- _SOURCE DATA_
BEGIN

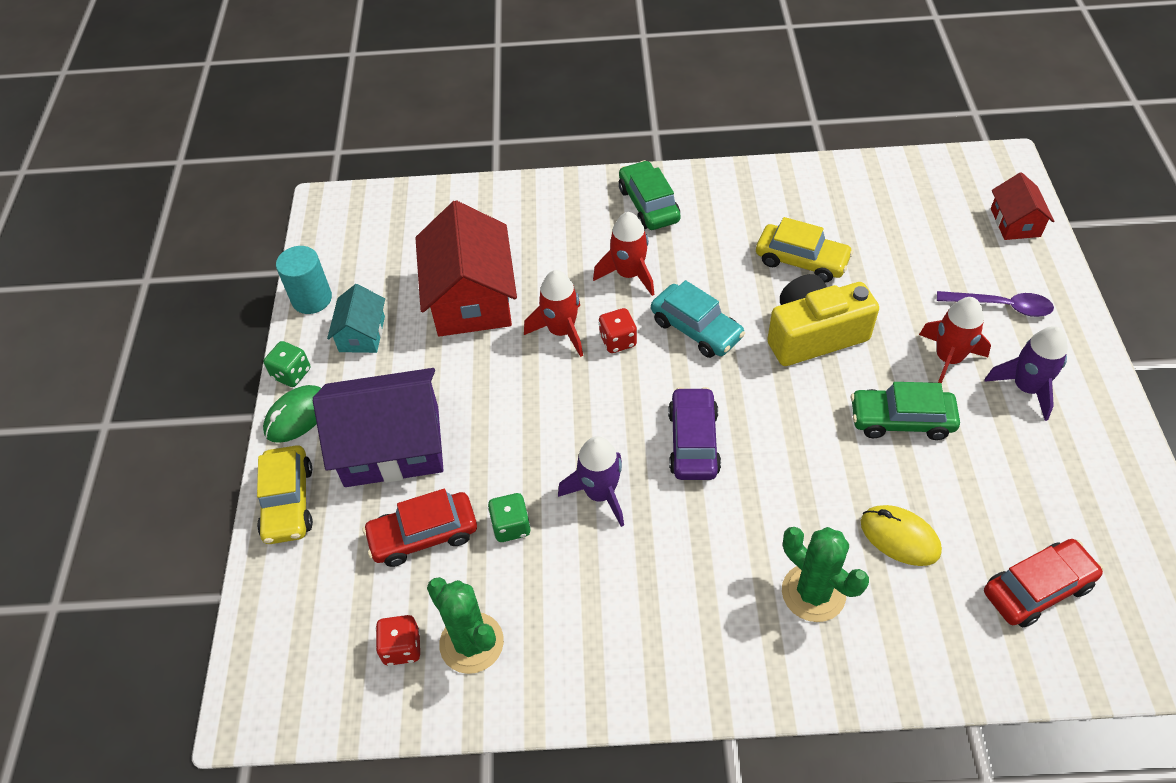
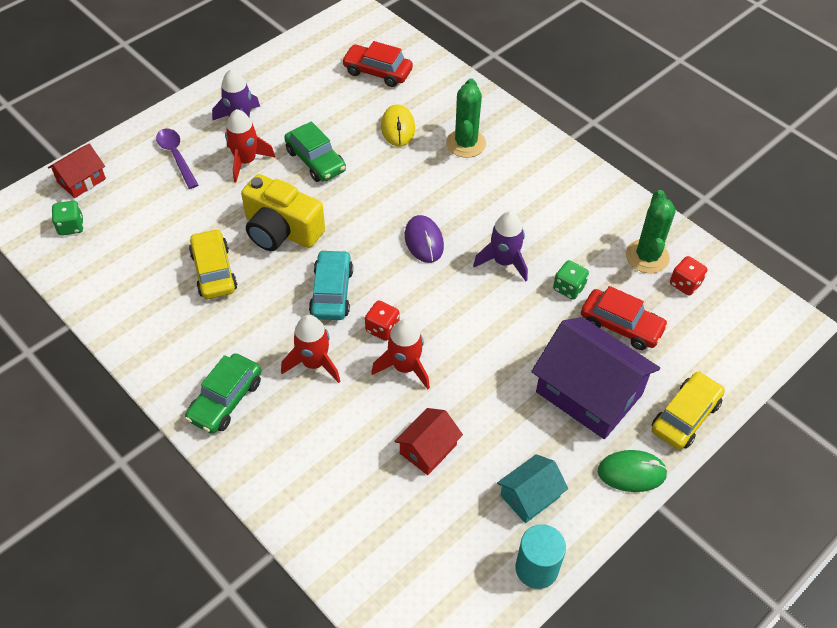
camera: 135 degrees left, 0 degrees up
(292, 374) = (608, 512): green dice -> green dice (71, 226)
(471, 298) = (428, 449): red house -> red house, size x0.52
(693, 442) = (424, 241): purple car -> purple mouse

END

- _TASK BRIEF_
All of the material above is to be retyped exactly, with no pictures included.

- _ANSWER TO THE PROBLEM_
camera: 135 degrees left, 0 degrees up
(292, 374) = (608, 512): green dice -> green dice (71, 226)
(471, 298) = (428, 449): red house -> red house, size x0.52
(693, 442) = (424, 241): purple car -> purple mouse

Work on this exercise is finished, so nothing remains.